- [Requirement] Beginning with the very first line, please reproduce the entries exactly through the line containing "brown rectangle: (400, 410)".

[Shape state transition data]
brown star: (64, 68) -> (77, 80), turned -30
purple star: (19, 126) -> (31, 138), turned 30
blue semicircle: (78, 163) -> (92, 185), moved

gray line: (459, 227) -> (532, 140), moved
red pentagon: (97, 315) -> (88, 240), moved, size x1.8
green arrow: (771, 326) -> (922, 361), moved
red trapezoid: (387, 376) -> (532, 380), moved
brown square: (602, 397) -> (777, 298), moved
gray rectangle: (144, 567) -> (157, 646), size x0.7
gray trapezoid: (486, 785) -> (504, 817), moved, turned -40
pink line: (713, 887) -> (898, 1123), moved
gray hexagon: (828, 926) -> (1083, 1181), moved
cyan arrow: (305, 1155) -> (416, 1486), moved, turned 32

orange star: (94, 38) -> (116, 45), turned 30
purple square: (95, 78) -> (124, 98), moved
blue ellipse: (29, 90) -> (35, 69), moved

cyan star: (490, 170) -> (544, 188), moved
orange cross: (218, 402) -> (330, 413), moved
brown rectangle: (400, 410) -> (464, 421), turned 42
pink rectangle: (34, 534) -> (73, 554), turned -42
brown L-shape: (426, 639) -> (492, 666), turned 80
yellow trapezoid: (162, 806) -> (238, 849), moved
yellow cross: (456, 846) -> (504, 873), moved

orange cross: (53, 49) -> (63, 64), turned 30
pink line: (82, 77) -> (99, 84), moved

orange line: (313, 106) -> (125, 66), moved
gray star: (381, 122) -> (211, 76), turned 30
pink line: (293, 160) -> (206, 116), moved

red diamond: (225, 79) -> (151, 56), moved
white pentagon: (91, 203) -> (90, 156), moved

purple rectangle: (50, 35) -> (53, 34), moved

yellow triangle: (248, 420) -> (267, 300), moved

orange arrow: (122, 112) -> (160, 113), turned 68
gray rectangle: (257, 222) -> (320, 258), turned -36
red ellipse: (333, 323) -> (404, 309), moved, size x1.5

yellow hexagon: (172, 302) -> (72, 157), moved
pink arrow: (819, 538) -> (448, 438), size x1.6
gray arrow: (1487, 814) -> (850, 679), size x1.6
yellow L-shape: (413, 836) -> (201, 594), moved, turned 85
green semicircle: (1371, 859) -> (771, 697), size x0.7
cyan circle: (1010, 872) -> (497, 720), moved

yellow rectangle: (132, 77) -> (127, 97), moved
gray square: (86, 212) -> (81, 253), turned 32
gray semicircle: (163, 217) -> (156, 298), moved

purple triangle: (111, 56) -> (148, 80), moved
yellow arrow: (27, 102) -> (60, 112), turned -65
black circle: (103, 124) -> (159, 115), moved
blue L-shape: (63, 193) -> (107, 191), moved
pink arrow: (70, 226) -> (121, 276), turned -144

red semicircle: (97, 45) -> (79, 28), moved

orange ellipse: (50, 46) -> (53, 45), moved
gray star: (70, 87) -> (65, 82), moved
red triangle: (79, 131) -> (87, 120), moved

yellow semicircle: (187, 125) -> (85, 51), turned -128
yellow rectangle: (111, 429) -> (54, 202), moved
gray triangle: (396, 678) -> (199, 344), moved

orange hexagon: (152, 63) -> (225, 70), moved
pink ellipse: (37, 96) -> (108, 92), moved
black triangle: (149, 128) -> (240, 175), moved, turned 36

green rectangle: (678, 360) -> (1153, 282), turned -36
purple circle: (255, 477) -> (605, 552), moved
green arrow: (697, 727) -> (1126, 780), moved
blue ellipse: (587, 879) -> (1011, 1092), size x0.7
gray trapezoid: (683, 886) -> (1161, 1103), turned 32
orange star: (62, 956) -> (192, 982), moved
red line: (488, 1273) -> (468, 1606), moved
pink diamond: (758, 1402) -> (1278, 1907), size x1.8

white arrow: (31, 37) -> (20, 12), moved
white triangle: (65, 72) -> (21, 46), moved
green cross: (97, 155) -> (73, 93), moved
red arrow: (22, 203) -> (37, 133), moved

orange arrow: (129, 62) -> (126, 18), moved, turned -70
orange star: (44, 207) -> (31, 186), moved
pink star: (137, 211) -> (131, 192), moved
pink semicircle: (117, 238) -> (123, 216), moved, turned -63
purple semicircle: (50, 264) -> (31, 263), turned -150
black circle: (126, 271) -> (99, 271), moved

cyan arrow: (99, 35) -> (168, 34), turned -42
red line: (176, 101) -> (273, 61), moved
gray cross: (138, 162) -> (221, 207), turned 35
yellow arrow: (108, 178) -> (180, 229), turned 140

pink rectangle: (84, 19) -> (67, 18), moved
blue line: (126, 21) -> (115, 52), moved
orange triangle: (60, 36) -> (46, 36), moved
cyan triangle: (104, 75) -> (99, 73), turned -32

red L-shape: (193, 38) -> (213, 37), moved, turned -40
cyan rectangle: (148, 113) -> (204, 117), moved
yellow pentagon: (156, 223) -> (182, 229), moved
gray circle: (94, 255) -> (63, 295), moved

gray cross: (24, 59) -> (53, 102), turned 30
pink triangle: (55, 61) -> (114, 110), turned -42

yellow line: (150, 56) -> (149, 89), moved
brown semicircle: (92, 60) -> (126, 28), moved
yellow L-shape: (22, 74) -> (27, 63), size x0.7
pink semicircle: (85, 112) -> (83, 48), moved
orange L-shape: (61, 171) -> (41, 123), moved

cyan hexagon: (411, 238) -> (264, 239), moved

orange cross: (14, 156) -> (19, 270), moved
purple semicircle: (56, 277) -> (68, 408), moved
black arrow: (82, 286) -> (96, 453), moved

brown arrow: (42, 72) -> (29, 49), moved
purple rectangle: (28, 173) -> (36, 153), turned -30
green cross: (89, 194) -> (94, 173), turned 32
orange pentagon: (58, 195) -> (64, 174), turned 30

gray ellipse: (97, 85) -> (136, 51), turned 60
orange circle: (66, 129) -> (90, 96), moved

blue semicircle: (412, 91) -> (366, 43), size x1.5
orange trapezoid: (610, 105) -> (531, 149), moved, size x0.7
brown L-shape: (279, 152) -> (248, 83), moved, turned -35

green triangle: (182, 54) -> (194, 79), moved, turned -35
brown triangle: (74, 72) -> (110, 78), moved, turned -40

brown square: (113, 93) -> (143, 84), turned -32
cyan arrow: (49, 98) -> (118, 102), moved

- [Result of the task]
brown star: (64, 68) -> (77, 80), turned -30
purple star: (19, 126) -> (31, 138), turned 30
blue semicircle: (78, 163) -> (92, 185), moved

gray line: (459, 227) -> (532, 140), moved
red pentagon: (97, 315) -> (88, 240), moved, size x1.8
green arrow: (771, 326) -> (922, 361), moved
red trapezoid: (387, 376) -> (532, 380), moved
brown square: (602, 397) -> (777, 298), moved
gray rectangle: (144, 567) -> (157, 646), size x0.7
gray trapezoid: (486, 785) -> (504, 817), moved, turned -40
pink line: (713, 887) -> (898, 1123), moved
gray hexagon: (828, 926) -> (1083, 1181), moved
cyan arrow: (305, 1155) -> (416, 1486), moved, turned 32

orange star: (94, 38) -> (116, 45), turned 30
purple square: (95, 78) -> (124, 98), moved
blue ellipse: (29, 90) -> (35, 69), moved

cyan star: (490, 170) -> (544, 188), moved
orange cross: (218, 402) -> (330, 413), moved
brown rectangle: (400, 410) -> (464, 421), turned 42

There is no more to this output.